_DIRECTIONS FOR THIS TASK_
Your task is to give the listing below back word for word, pictures excluded.

_PROVIDED DATA_
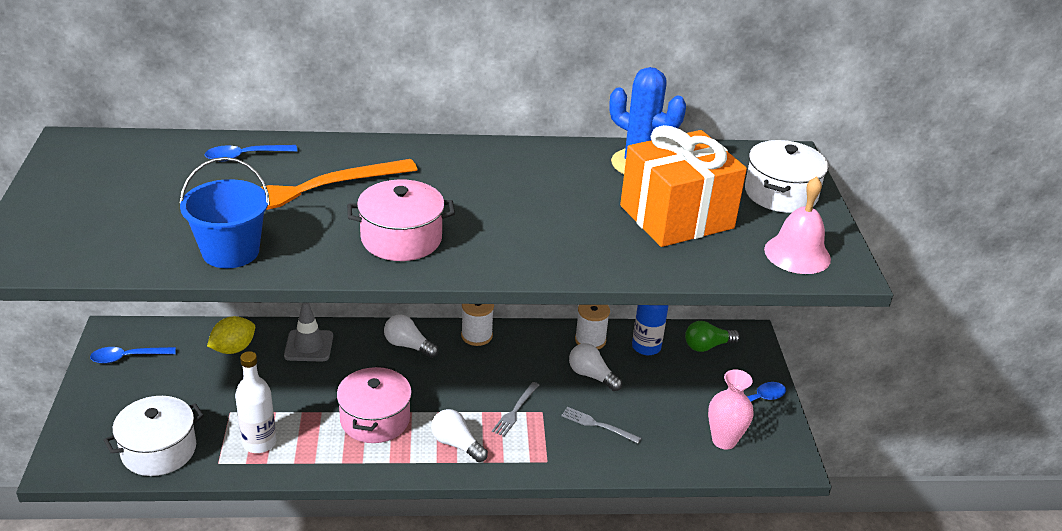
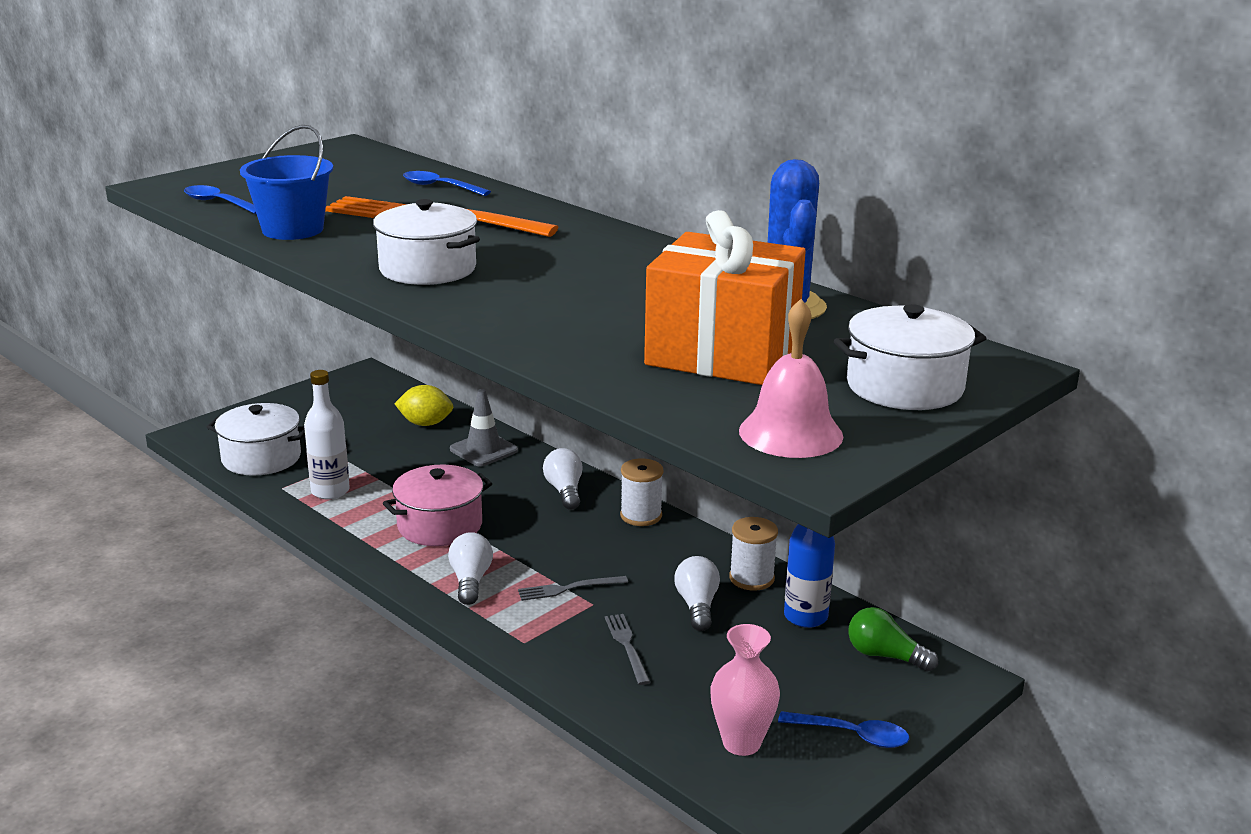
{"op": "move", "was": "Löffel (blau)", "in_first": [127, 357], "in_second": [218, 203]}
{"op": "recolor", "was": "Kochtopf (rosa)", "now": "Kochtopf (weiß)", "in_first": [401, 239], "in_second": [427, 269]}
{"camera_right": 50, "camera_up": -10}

_EXERCISE OUTPUT_
{"op": "move", "was": "Löffel (blau)", "in_first": [127, 357], "in_second": [218, 203]}
{"op": "recolor", "was": "Kochtopf (rosa)", "now": "Kochtopf (weiß)", "in_first": [401, 239], "in_second": [427, 269]}
{"camera_right": 50, "camera_up": -10}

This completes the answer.